Where the entries below show "[(181,30),(186,55),(196,54),(191,29),(181,30)]", begin there and print that line and all following lines exactly, through the last, omitting pictures.

** SOURCE DATA follows **

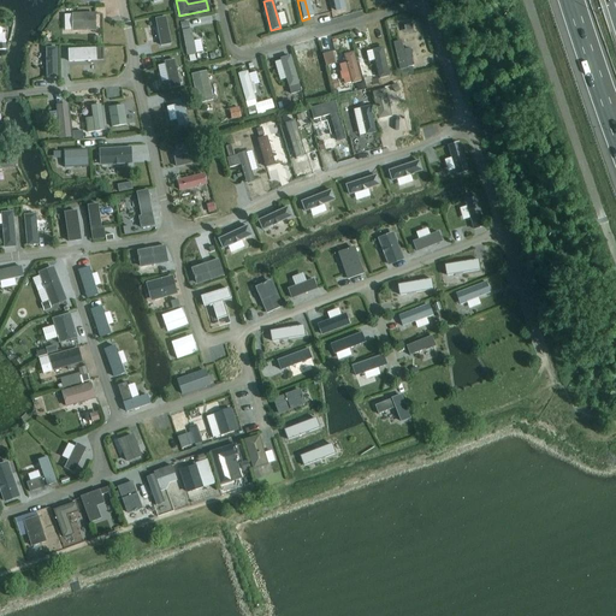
[(331,0),(333,12),(341,11),(338,0),(331,0)]
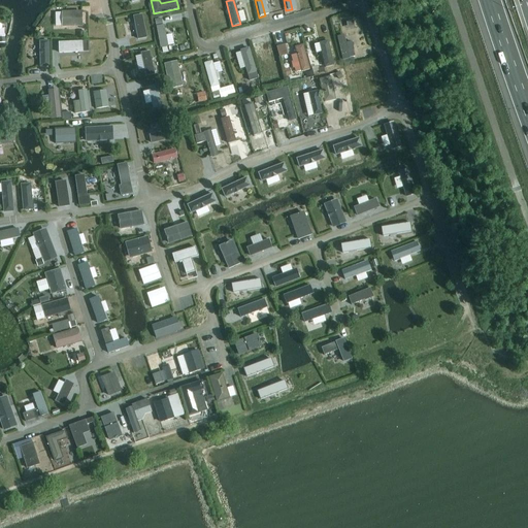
[(81,11),(62,11),(62,27),(81,26),(81,11)]
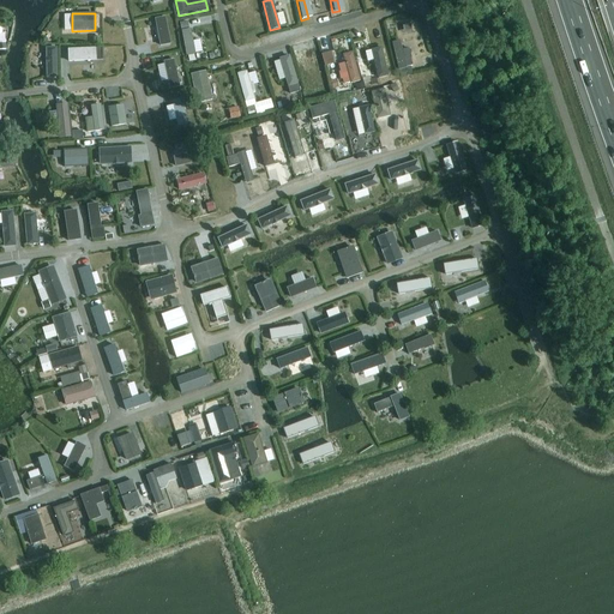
[(160,46),(169,43),(164,17),(155,19),(160,46)]
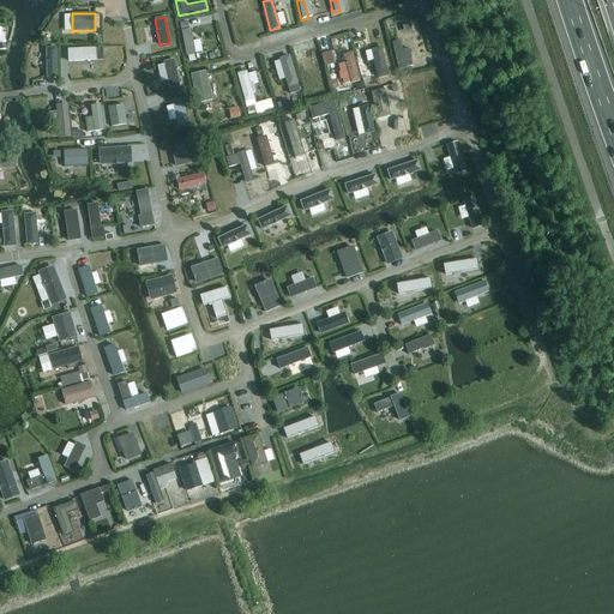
[(181,30),(186,55),(196,54),(191,29),(181,30)]
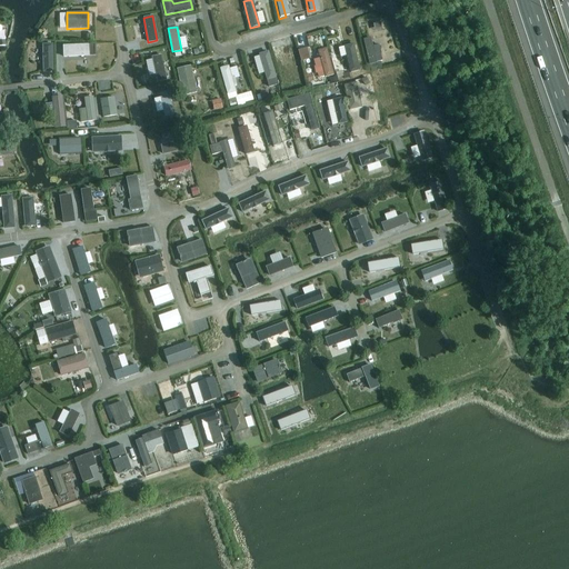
[(363,39),(370,65),(377,62),(382,61),(378,45),(372,47),(370,38),(363,39)]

** End of SOURCE DATA **

**THE COMPLETED TASK:**
[(181,30),(186,55),(196,54),(191,29),(181,30)]
[(363,39),(370,65),(377,62),(382,61),(378,45),(372,47),(370,38),(363,39)]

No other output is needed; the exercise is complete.